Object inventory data
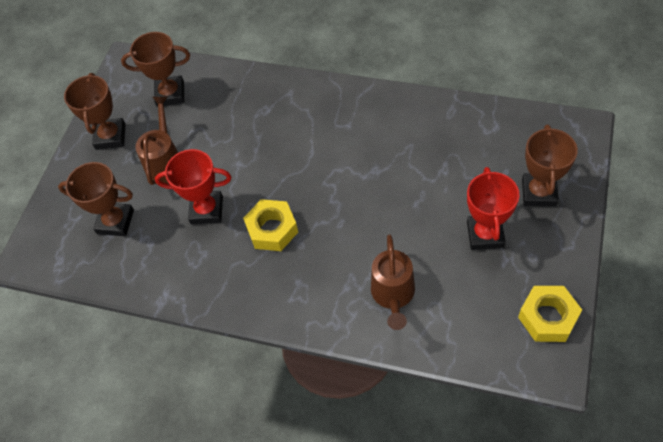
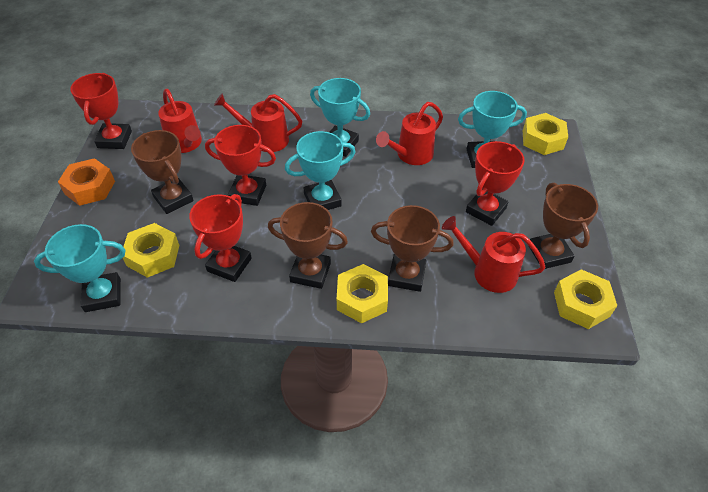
brown watering can: [135,97,179,185] [371,235,415,330] = 2 -> none = 0
orange nut: none = 0 -> [58,158,115,206] = 1
red trophy: [155,149,232,224] [467,167,519,250] = 2 -> [71,73,132,149] [189,194,252,282] [205,125,276,206] [466,141,525,226] = 4
red watering can: none = 0 -> [158,89,202,153] [214,93,302,152] [376,102,443,165] [442,216,545,293] = 4
turquoise trophy: none = 0 -> [34,224,125,312] [285,131,355,210] [310,78,370,157] [458,91,527,168] = 4
yellow nut: [243,199,298,251] [518,286,582,342] = 2 -> [123,223,180,278] [337,264,388,323] [523,113,568,155] [554,269,617,329] = 4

### ACTIVITY
Exactly as written above, print every record, and keep the pictures out.

### ANSWER
brown watering can: [135,97,179,185] [371,235,415,330] = 2 -> none = 0
orange nut: none = 0 -> [58,158,115,206] = 1
red trophy: [155,149,232,224] [467,167,519,250] = 2 -> [71,73,132,149] [189,194,252,282] [205,125,276,206] [466,141,525,226] = 4
red watering can: none = 0 -> [158,89,202,153] [214,93,302,152] [376,102,443,165] [442,216,545,293] = 4
turquoise trophy: none = 0 -> [34,224,125,312] [285,131,355,210] [310,78,370,157] [458,91,527,168] = 4
yellow nut: [243,199,298,251] [518,286,582,342] = 2 -> [123,223,180,278] [337,264,388,323] [523,113,568,155] [554,269,617,329] = 4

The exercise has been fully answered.